— start of INFORMATION PROVIDED —

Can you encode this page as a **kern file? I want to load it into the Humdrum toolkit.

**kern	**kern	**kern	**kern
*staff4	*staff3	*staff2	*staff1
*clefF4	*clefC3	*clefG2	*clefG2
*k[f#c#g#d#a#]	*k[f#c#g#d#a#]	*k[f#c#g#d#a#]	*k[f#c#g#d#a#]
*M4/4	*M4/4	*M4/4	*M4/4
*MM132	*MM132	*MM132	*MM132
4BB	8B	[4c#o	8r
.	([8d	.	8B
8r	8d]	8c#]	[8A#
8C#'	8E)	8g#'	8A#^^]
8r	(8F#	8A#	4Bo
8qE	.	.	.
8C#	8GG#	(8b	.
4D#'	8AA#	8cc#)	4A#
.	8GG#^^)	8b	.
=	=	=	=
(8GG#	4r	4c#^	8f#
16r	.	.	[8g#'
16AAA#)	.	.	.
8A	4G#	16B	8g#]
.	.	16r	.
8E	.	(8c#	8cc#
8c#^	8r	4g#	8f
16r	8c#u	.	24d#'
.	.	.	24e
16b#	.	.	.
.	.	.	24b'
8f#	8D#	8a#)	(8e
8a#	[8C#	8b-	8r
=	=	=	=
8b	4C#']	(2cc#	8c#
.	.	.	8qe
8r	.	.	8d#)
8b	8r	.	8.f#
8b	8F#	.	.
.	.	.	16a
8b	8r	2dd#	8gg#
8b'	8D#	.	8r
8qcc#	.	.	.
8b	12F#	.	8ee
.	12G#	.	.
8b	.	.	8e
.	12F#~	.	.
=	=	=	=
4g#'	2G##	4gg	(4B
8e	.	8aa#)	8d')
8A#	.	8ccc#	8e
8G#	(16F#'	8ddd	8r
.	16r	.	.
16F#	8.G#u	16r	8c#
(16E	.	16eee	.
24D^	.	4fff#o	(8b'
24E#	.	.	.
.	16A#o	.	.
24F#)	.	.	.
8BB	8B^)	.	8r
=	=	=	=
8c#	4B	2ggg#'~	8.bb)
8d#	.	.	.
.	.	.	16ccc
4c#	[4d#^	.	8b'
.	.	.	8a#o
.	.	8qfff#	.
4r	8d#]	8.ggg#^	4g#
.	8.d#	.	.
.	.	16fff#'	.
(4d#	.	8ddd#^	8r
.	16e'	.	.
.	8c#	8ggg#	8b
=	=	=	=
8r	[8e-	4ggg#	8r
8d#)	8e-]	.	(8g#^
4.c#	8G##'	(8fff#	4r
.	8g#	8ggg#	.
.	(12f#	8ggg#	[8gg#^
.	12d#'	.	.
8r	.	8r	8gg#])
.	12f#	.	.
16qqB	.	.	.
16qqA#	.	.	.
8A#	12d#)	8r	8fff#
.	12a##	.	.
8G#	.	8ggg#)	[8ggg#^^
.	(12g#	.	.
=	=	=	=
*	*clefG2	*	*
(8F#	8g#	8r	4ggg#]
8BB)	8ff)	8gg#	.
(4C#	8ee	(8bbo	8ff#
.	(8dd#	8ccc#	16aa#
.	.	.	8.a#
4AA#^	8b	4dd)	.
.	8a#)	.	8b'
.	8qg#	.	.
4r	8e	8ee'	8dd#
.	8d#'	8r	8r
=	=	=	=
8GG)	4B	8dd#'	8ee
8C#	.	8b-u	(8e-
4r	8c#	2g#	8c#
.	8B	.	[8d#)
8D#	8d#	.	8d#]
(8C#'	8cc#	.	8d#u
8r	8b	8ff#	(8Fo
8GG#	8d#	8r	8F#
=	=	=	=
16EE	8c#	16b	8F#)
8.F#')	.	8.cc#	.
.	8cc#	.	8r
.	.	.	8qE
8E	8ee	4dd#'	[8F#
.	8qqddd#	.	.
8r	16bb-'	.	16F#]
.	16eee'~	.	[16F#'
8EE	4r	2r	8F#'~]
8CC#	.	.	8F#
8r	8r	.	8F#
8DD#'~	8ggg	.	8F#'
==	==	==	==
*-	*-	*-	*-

— end of INFORMATION PROVIDED —

**TO BE DONE:** How many lines in the records above contain the string "kern"? Reply with only the number.

**OUTPUT:** 2